# RECORDS SHOWN
- - - - -
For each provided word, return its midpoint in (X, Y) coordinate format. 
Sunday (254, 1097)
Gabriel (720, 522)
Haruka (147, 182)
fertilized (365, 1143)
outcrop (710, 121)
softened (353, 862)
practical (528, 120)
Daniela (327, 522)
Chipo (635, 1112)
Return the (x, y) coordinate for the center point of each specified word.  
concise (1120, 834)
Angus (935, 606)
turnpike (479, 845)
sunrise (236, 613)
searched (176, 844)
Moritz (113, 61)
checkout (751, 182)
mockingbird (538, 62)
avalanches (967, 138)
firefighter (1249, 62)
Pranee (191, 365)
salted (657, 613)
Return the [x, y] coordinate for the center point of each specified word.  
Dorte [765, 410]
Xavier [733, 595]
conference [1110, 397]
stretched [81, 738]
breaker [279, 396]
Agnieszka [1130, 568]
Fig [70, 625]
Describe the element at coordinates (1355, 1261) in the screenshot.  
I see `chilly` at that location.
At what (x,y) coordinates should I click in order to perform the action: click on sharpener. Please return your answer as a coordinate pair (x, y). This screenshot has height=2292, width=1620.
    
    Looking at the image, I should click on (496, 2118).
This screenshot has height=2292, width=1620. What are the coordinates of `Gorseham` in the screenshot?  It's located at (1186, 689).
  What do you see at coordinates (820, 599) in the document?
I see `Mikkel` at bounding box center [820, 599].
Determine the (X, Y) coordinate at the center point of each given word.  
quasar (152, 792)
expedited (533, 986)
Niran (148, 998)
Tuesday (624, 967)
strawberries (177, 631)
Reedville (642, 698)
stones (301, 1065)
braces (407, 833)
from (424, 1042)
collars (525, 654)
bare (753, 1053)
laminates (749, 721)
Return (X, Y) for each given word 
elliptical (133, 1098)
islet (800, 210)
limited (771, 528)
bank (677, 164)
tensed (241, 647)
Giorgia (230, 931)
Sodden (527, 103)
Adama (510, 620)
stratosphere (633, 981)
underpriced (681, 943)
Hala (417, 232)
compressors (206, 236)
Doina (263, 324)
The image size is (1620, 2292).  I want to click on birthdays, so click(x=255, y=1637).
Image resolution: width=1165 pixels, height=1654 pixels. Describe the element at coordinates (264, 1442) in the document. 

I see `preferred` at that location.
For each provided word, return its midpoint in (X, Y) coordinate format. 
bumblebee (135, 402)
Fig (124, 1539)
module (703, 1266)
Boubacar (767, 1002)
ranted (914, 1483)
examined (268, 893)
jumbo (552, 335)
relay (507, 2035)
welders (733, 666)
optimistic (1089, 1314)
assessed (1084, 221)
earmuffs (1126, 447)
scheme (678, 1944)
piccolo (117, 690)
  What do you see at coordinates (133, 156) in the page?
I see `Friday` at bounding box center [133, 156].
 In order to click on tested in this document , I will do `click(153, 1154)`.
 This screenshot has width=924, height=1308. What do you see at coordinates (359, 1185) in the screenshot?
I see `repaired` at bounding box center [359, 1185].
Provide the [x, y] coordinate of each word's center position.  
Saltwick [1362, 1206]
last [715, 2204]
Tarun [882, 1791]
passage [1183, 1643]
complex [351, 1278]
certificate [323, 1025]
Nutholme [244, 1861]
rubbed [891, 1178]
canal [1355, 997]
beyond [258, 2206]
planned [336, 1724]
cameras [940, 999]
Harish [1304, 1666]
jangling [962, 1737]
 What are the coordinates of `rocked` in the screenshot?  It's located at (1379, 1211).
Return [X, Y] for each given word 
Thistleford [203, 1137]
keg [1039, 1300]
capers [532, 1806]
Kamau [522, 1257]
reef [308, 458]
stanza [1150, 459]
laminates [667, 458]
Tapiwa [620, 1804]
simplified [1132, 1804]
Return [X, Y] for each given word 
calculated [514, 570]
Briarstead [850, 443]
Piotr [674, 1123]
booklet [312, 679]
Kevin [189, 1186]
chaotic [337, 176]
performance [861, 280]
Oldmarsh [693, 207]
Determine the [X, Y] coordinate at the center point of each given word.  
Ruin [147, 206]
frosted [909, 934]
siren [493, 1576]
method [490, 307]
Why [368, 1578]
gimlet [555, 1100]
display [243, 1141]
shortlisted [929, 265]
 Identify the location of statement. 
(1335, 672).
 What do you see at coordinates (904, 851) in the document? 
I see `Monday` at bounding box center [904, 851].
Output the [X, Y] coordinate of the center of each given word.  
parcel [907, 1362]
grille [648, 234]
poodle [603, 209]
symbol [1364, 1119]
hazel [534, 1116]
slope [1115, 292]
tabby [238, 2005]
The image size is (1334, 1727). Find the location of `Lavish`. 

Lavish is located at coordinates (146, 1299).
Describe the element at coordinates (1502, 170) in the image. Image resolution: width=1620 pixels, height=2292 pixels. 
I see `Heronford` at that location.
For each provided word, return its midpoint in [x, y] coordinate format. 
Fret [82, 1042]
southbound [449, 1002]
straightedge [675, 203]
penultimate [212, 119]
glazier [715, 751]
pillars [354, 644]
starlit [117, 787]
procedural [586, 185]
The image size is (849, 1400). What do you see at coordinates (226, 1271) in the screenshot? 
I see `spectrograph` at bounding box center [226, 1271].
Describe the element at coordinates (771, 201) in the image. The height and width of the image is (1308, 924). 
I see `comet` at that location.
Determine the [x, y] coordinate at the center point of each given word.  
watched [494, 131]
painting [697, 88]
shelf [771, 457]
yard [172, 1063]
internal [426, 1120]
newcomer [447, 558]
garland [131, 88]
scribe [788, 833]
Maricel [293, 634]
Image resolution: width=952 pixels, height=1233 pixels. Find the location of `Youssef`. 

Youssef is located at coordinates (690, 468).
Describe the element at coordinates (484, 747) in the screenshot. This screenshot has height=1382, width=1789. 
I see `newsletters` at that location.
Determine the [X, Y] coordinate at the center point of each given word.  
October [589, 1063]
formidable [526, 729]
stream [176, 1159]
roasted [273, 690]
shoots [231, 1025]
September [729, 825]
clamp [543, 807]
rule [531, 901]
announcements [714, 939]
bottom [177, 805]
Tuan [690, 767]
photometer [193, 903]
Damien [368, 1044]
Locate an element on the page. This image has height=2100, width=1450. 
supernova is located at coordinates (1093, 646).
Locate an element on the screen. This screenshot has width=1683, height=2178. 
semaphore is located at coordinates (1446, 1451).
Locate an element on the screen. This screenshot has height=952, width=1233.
- - - - -
# DIRECTIONS FOR THIS TASK
Retype all of the records above line for line, with no changes.

# RESPONSE FOR THIS EXERCISE
For each provided word, return its midpoint in (X, Y) coordinate format. 
Sunday (254, 1097)
Gabriel (720, 522)
Haruka (147, 182)
fertilized (365, 1143)
outcrop (710, 121)
softened (353, 862)
practical (528, 120)
Daniela (327, 522)
Chipo (635, 1112)
Return the (x, y) coordinate for the center point of each specified word.  
concise (1120, 834)
Angus (935, 606)
turnpike (479, 845)
sunrise (236, 613)
searched (176, 844)
Moritz (113, 61)
checkout (751, 182)
mockingbird (538, 62)
avalanches (967, 138)
firefighter (1249, 62)
Pranee (191, 365)
salted (657, 613)
Return the [x, y] coordinate for the center point of each specified word.  
Dorte [765, 410]
Xavier [733, 595]
conference [1110, 397]
stretched [81, 738]
breaker [279, 396]
Agnieszka [1130, 568]
Fig [70, 625]
Describe the element at coordinates (1355, 1261) in the screenshot.  
I see `chilly` at that location.
At what (x,y) coordinates should I click in order to perform the action: click on sharpener. Please return your answer as a coordinate pair (x, y). This screenshot has height=2292, width=1620.
    
    Looking at the image, I should click on (496, 2118).
This screenshot has height=2292, width=1620. What are the coordinates of `Gorseham` in the screenshot?  It's located at (1186, 689).
  What do you see at coordinates (820, 599) in the document?
I see `Mikkel` at bounding box center [820, 599].
Determine the (X, Y) coordinate at the center point of each given word.  
quasar (152, 792)
expedited (533, 986)
Niran (148, 998)
Tuesday (624, 967)
strawberries (177, 631)
Reedville (642, 698)
stones (301, 1065)
braces (407, 833)
from (424, 1042)
collars (525, 654)
bare (753, 1053)
laminates (749, 721)
Return (X, Y) for each given word 
elliptical (133, 1098)
islet (800, 210)
limited (771, 528)
bank (677, 164)
tensed (241, 647)
Giorgia (230, 931)
Sodden (527, 103)
Adama (510, 620)
stratosphere (633, 981)
underpriced (681, 943)
Hala (417, 232)
compressors (206, 236)
Doina (263, 324)
The image size is (1620, 2292).  I want to click on birthdays, so click(x=255, y=1637).
Image resolution: width=1165 pixels, height=1654 pixels. Describe the element at coordinates (264, 1442) in the document. 

I see `preferred` at that location.
For each provided word, return its midpoint in (X, Y) coordinate format. 
bumblebee (135, 402)
Fig (124, 1539)
module (703, 1266)
Boubacar (767, 1002)
ranted (914, 1483)
examined (268, 893)
jumbo (552, 335)
relay (507, 2035)
welders (733, 666)
optimistic (1089, 1314)
assessed (1084, 221)
earmuffs (1126, 447)
scheme (678, 1944)
piccolo (117, 690)
  What do you see at coordinates (133, 156) in the page?
I see `Friday` at bounding box center [133, 156].
 In order to click on tested in this document , I will do `click(153, 1154)`.
 This screenshot has width=924, height=1308. What do you see at coordinates (359, 1185) in the screenshot?
I see `repaired` at bounding box center [359, 1185].
Provide the [x, y] coordinate of each word's center position.  
Saltwick [1362, 1206]
last [715, 2204]
Tarun [882, 1791]
passage [1183, 1643]
complex [351, 1278]
certificate [323, 1025]
Nutholme [244, 1861]
rubbed [891, 1178]
canal [1355, 997]
beyond [258, 2206]
planned [336, 1724]
cameras [940, 999]
Harish [1304, 1666]
jangling [962, 1737]
 What are the coordinates of `rocked` in the screenshot?  It's located at (1379, 1211).
Return [X, Y] for each given word 
Thistleford [203, 1137]
keg [1039, 1300]
capers [532, 1806]
Kamau [522, 1257]
reef [308, 458]
stanza [1150, 459]
laminates [667, 458]
Tapiwa [620, 1804]
simplified [1132, 1804]
Return [X, Y] for each given word 
calculated [514, 570]
Briarstead [850, 443]
Piotr [674, 1123]
booklet [312, 679]
Kevin [189, 1186]
chaotic [337, 176]
performance [861, 280]
Oldmarsh [693, 207]
Determine the [X, Y] coordinate at the center point of each given word.  
Ruin [147, 206]
frosted [909, 934]
siren [493, 1576]
method [490, 307]
Why [368, 1578]
gimlet [555, 1100]
display [243, 1141]
shortlisted [929, 265]
 Identify the location of statement. 
(1335, 672).
 What do you see at coordinates (904, 851) in the document? 
I see `Monday` at bounding box center [904, 851].
Output the [X, Y] coordinate of the center of each given word.  
parcel [907, 1362]
grille [648, 234]
poodle [603, 209]
symbol [1364, 1119]
hazel [534, 1116]
slope [1115, 292]
tabby [238, 2005]
The image size is (1334, 1727). Find the location of `Lavish`. 

Lavish is located at coordinates (146, 1299).
Describe the element at coordinates (1502, 170) in the image. Image resolution: width=1620 pixels, height=2292 pixels. 
I see `Heronford` at that location.
For each provided word, return its midpoint in [x, y] coordinate format. 
Fret [82, 1042]
southbound [449, 1002]
straightedge [675, 203]
penultimate [212, 119]
glazier [715, 751]
pillars [354, 644]
starlit [117, 787]
procedural [586, 185]
The image size is (849, 1400). What do you see at coordinates (226, 1271) in the screenshot? 
I see `spectrograph` at bounding box center [226, 1271].
Describe the element at coordinates (771, 201) in the image. The height and width of the image is (1308, 924). 
I see `comet` at that location.
Determine the [x, y] coordinate at the center point of each given word.  
watched [494, 131]
painting [697, 88]
shelf [771, 457]
yard [172, 1063]
internal [426, 1120]
newcomer [447, 558]
garland [131, 88]
scribe [788, 833]
Maricel [293, 634]
Image resolution: width=952 pixels, height=1233 pixels. Find the location of `Youssef`. 

Youssef is located at coordinates (690, 468).
Describe the element at coordinates (484, 747) in the screenshot. This screenshot has height=1382, width=1789. 
I see `newsletters` at that location.
Determine the [X, Y] coordinate at the center point of each given word.  
October [589, 1063]
formidable [526, 729]
stream [176, 1159]
roasted [273, 690]
shoots [231, 1025]
September [729, 825]
clamp [543, 807]
rule [531, 901]
announcements [714, 939]
bottom [177, 805]
Tuan [690, 767]
photometer [193, 903]
Damien [368, 1044]
Locate an element on the page. This image has height=2100, width=1450. 
supernova is located at coordinates (1093, 646).
Locate an element on the screen. This screenshot has width=1683, height=2178. 
semaphore is located at coordinates (1446, 1451).
Locate an element on the screen. This screenshot has height=952, width=1233.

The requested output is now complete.